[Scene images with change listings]
----
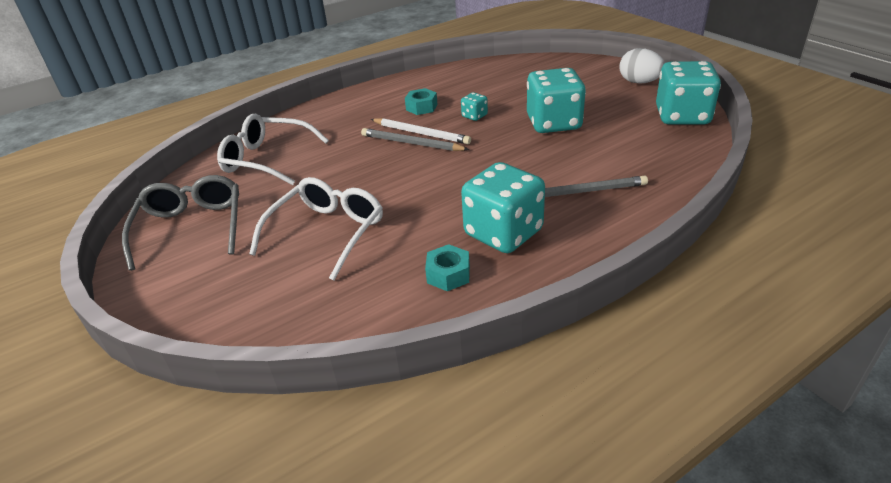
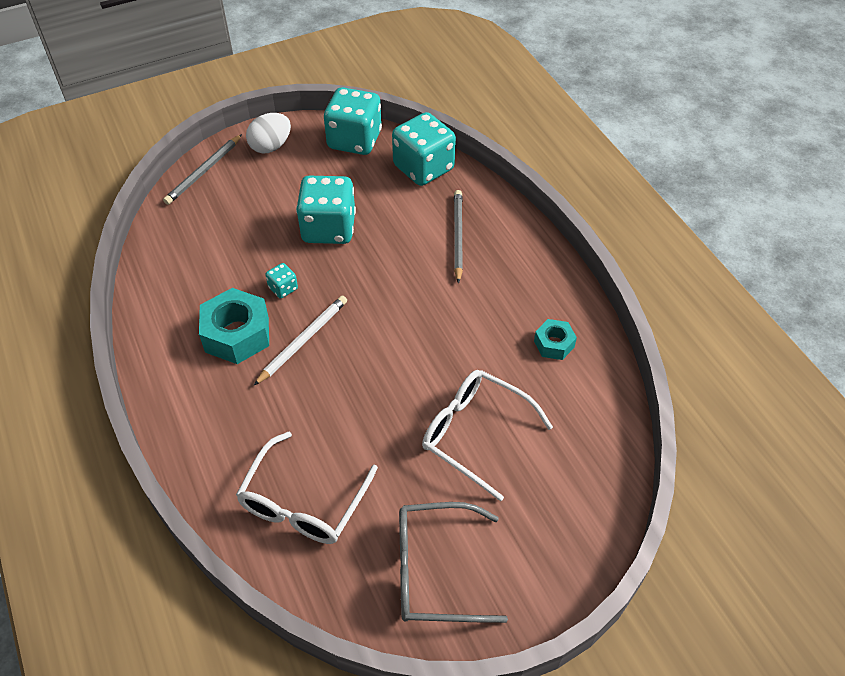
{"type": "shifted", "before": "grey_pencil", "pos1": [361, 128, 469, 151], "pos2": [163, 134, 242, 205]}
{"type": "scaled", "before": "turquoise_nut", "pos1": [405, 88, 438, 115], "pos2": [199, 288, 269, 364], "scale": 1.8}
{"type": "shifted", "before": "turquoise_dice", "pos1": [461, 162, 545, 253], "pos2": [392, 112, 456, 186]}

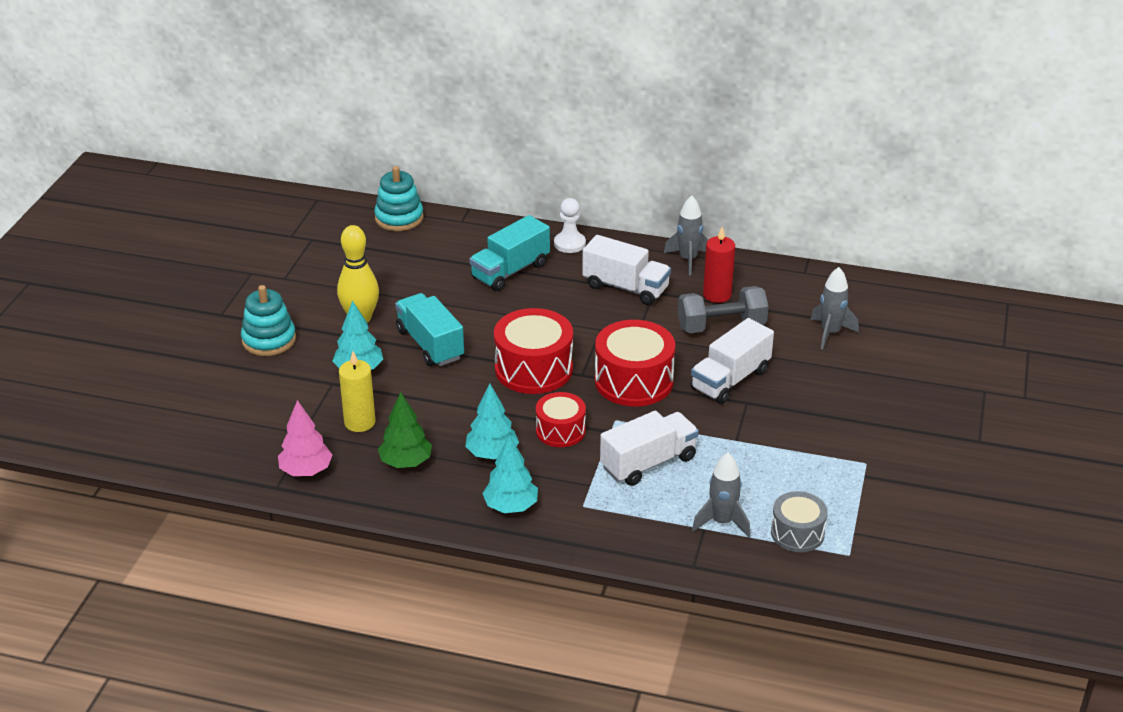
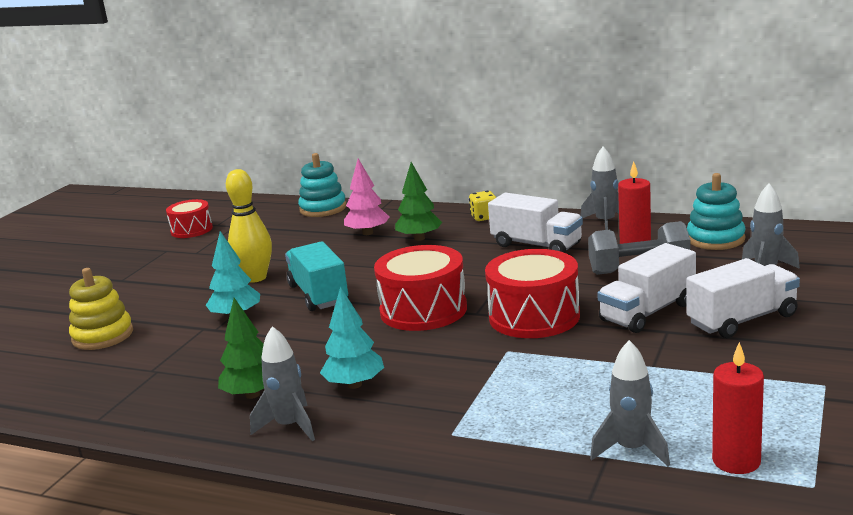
{"type": "new", "after": "yellow_stacking_toy", "pos2": [69, 268, 133, 350]}
{"type": "shifted", "before": "red_drum", "pos1": [536, 392, 586, 447], "pos2": [166, 199, 213, 238]}
{"type": "new", "after": "grey_rocket", "pos2": [250, 326, 315, 441]}
{"type": "shifted", "before": "pink_tree", "pos1": [278, 400, 332, 476], "pos2": [344, 159, 390, 235]}
{"type": "swapped", "before": "turquoise_truck", "after": "green_tree", "pos1": [470, 215, 550, 291], "pos2": [395, 162, 442, 241]}
{"type": "swapped", "before": "white_pawn", "after": "yellow_dice", "pos1": [554, 198, 586, 253], "pos2": [469, 191, 496, 221]}
{"type": "shifted", "before": "turquoise_stacking_toy", "pos1": [241, 285, 296, 356], "pos2": [687, 173, 746, 250]}
{"type": "shifted", "before": "white_truck", "pos1": [600, 411, 699, 486], "pos2": [687, 258, 800, 338]}
{"type": "swapped", "before": "grey_drum", "after": "red_candle", "pos1": [771, 491, 828, 552], "pos2": [712, 342, 764, 474]}
{"type": "gone", "before": "yellow_candle", "pos1": [339, 351, 376, 432]}
{"type": "gone", "before": "turquoise_tree", "pos1": [482, 435, 538, 513]}

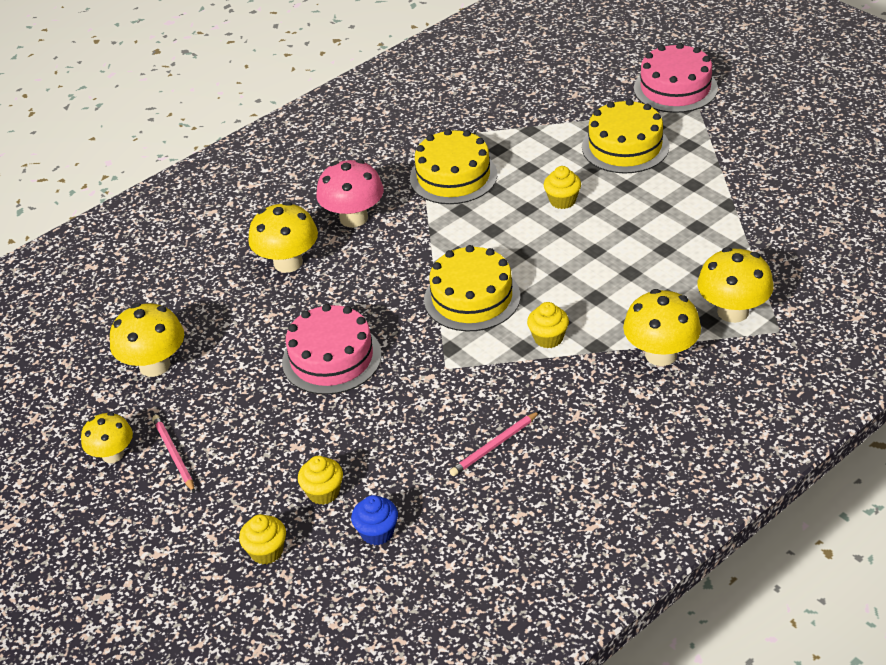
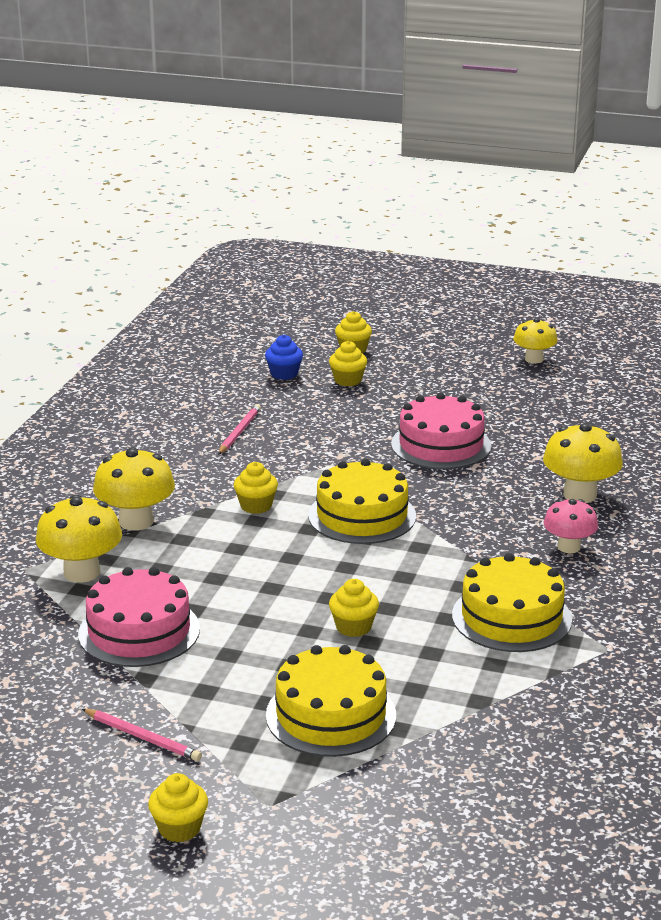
{"type": "shifted", "before": "pink_cake", "pos1": [634, 43, 718, 113], "pos2": [78, 567, 200, 667]}
{"type": "shifted", "before": "pink_pencil", "pos1": [152, 415, 195, 493], "pos2": [82, 709, 202, 761]}
{"type": "new", "after": "yellow_cupcake", "pos2": [148, 773, 208, 843]}
{"type": "scaled", "before": "pink_mushroom", "pos1": [316, 159, 384, 227], "pos2": [544, 499, 598, 553], "scale": 0.65}
{"type": "gone", "before": "yellow_mushroom", "pos1": [110, 303, 184, 377]}

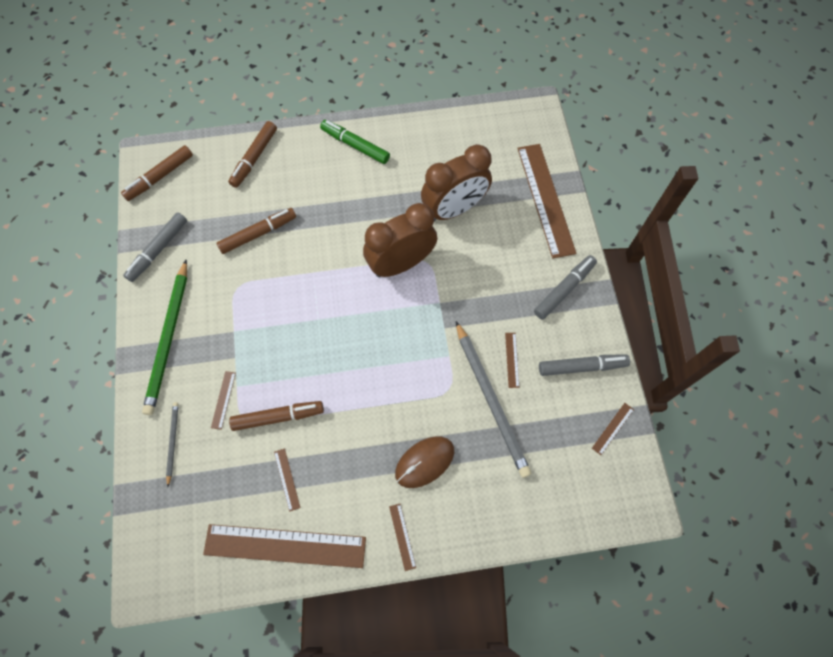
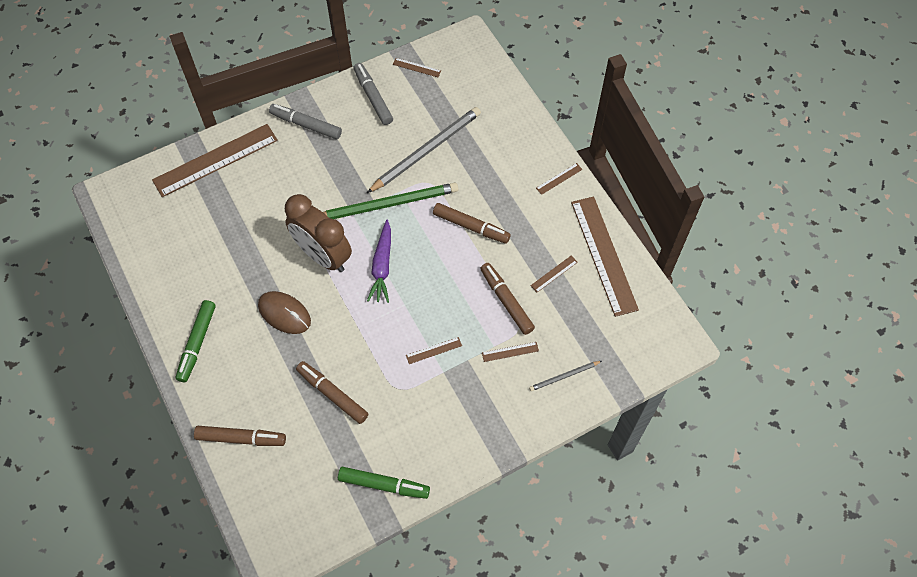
{"type": "shifted", "before": "brown_mouse", "pos1": [395, 436, 454, 488], "pos2": [258, 291, 311, 334]}
{"type": "shifted", "before": "green_pencil", "pos1": [142, 260, 187, 415], "pos2": [323, 183, 458, 219]}
{"type": "repainted", "before": "grey_marker", "after": "green_marker", "pos1": [123, 212, 187, 282], "pos2": [338, 467, 430, 499]}
{"type": "new", "after": "purple_carrot", "pos2": [367, 220, 391, 303]}
{"type": "shifted", "before": "brown_ruler", "pos1": [505, 333, 519, 388], "pos2": [406, 337, 462, 364]}
{"type": "shifted", "before": "brown_marker", "pos1": [121, 145, 193, 201], "pos2": [433, 203, 511, 244]}
{"type": "gone", "before": "brown_clock", "pos1": [421, 144, 492, 221]}

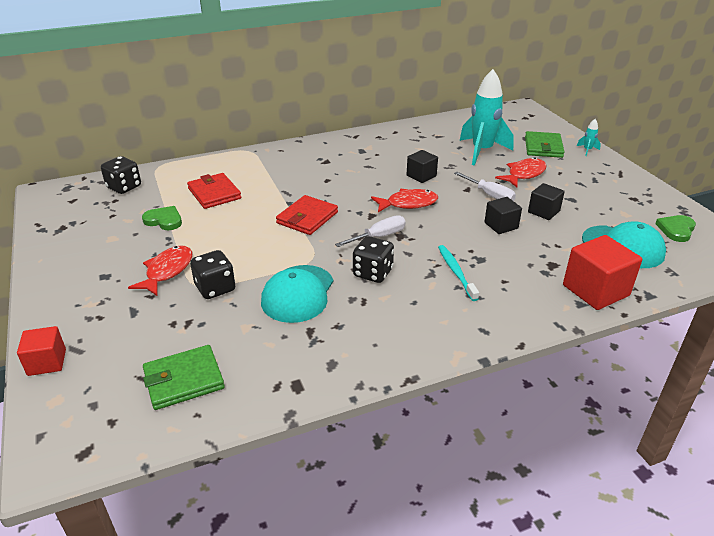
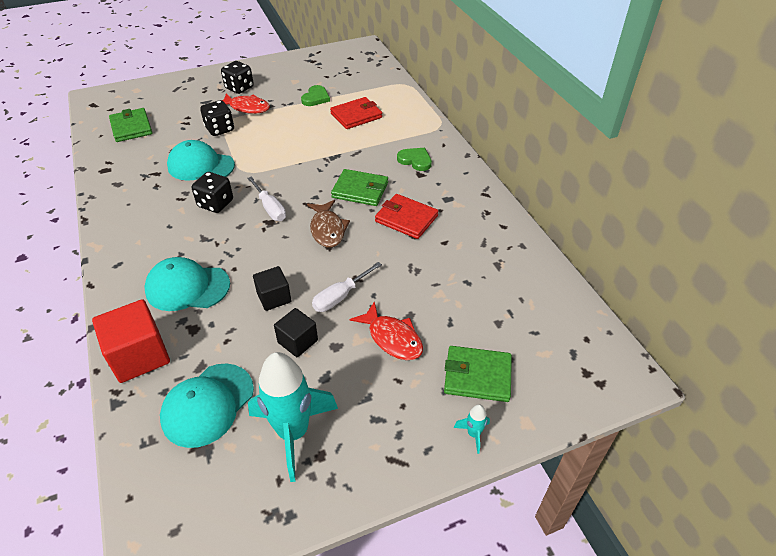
{"type": "new", "after": "turquoise_cap", "pos2": [144, 257, 230, 311]}
{"type": "shifted", "before": "black_dice", "pos1": [101, 156, 141, 194], "pos2": [221, 61, 254, 94]}
{"type": "shifted", "before": "turquoise_rocket", "pos1": [460, 69, 514, 166], "pos2": [248, 352, 338, 482]}
{"type": "repainted", "before": "red_fish", "after": "brown_fish", "pos1": [371, 189, 438, 212], "pos2": [307, 200, 350, 248]}
{"type": "new", "after": "green_wallet", "pos2": [331, 169, 388, 206]}
{"type": "shifted", "before": "red_wallet", "pos1": [276, 195, 338, 235], "pos2": [375, 194, 438, 239]}
{"type": "shifted", "before": "green_heart", "pos1": [655, 215, 696, 242], "pos2": [397, 148, 432, 171]}
{"type": "gone", "before": "red_cube", "pos1": [17, 326, 66, 376]}
{"type": "gone", "before": "black_cube", "pos1": [407, 150, 438, 183]}
{"type": "gone", "before": "turquoise_toothbrush", "pos1": [438, 245, 479, 301]}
----
Task description: Repeat the entries exactly and keep the pictures out of the copy.

Exercise result:
{"type": "shifted", "before": "grey_pencil", "pos1": [361, 128, 469, 151], "pos2": [163, 134, 242, 205]}
{"type": "scaled", "before": "turquoise_nut", "pos1": [405, 88, 438, 115], "pos2": [199, 288, 269, 364], "scale": 1.8}
{"type": "shifted", "before": "turquoise_dice", "pos1": [461, 162, 545, 253], "pos2": [392, 112, 456, 186]}

{"type": "new", "after": "yellow_stacking_toy", "pos2": [69, 268, 133, 350]}
{"type": "shifted", "before": "red_drum", "pos1": [536, 392, 586, 447], "pos2": [166, 199, 213, 238]}
{"type": "new", "after": "grey_rocket", "pos2": [250, 326, 315, 441]}
{"type": "shifted", "before": "pink_tree", "pos1": [278, 400, 332, 476], "pos2": [344, 159, 390, 235]}
{"type": "swapped", "before": "turquoise_truck", "after": "green_tree", "pos1": [470, 215, 550, 291], "pos2": [395, 162, 442, 241]}
{"type": "swapped", "before": "white_pawn", "after": "yellow_dice", "pos1": [554, 198, 586, 253], "pos2": [469, 191, 496, 221]}
{"type": "shifted", "before": "turquoise_stacking_toy", "pos1": [241, 285, 296, 356], "pos2": [687, 173, 746, 250]}
{"type": "shifted", "before": "white_truck", "pos1": [600, 411, 699, 486], "pos2": [687, 258, 800, 338]}
{"type": "swapped", "before": "grey_drum", "after": "red_candle", "pos1": [771, 491, 828, 552], "pos2": [712, 342, 764, 474]}
{"type": "gone", "before": "yellow_candle", "pos1": [339, 351, 376, 432]}
{"type": "gone", "before": "turquoise_tree", "pos1": [482, 435, 538, 513]}

{"type": "shifted", "before": "pink_cake", "pos1": [634, 43, 718, 113], "pos2": [78, 567, 200, 667]}
{"type": "shifted", "before": "pink_pencil", "pos1": [152, 415, 195, 493], "pos2": [82, 709, 202, 761]}
{"type": "new", "after": "yellow_cupcake", "pos2": [148, 773, 208, 843]}
{"type": "scaled", "before": "pink_mushroom", "pos1": [316, 159, 384, 227], "pos2": [544, 499, 598, 553], "scale": 0.65}
{"type": "gone", "before": "yellow_mushroom", "pos1": [110, 303, 184, 377]}

{"type": "shifted", "before": "brown_mouse", "pos1": [395, 436, 454, 488], "pos2": [258, 291, 311, 334]}
{"type": "shifted", "before": "green_pencil", "pos1": [142, 260, 187, 415], "pos2": [323, 183, 458, 219]}
{"type": "repainted", "before": "grey_marker", "after": "green_marker", "pos1": [123, 212, 187, 282], "pos2": [338, 467, 430, 499]}
{"type": "new", "after": "purple_carrot", "pos2": [367, 220, 391, 303]}
{"type": "shifted", "before": "brown_ruler", "pos1": [505, 333, 519, 388], "pos2": [406, 337, 462, 364]}
{"type": "shifted", "before": "brown_marker", "pos1": [121, 145, 193, 201], "pos2": [433, 203, 511, 244]}
{"type": "gone", "before": "brown_clock", "pos1": [421, 144, 492, 221]}

{"type": "new", "after": "turquoise_cap", "pos2": [144, 257, 230, 311]}
{"type": "shifted", "before": "black_dice", "pos1": [101, 156, 141, 194], "pos2": [221, 61, 254, 94]}
{"type": "shifted", "before": "turquoise_rocket", "pos1": [460, 69, 514, 166], "pos2": [248, 352, 338, 482]}
{"type": "repainted", "before": "red_fish", "after": "brown_fish", "pos1": [371, 189, 438, 212], "pos2": [307, 200, 350, 248]}
{"type": "new", "after": "green_wallet", "pos2": [331, 169, 388, 206]}
{"type": "shifted", "before": "red_wallet", "pos1": [276, 195, 338, 235], "pos2": [375, 194, 438, 239]}
{"type": "shifted", "before": "green_heart", "pos1": [655, 215, 696, 242], "pos2": [397, 148, 432, 171]}
{"type": "gone", "before": "red_cube", "pos1": [17, 326, 66, 376]}
{"type": "gone", "before": "black_cube", "pos1": [407, 150, 438, 183]}
{"type": "gone", "before": "turquoise_toothbrush", "pos1": [438, 245, 479, 301]}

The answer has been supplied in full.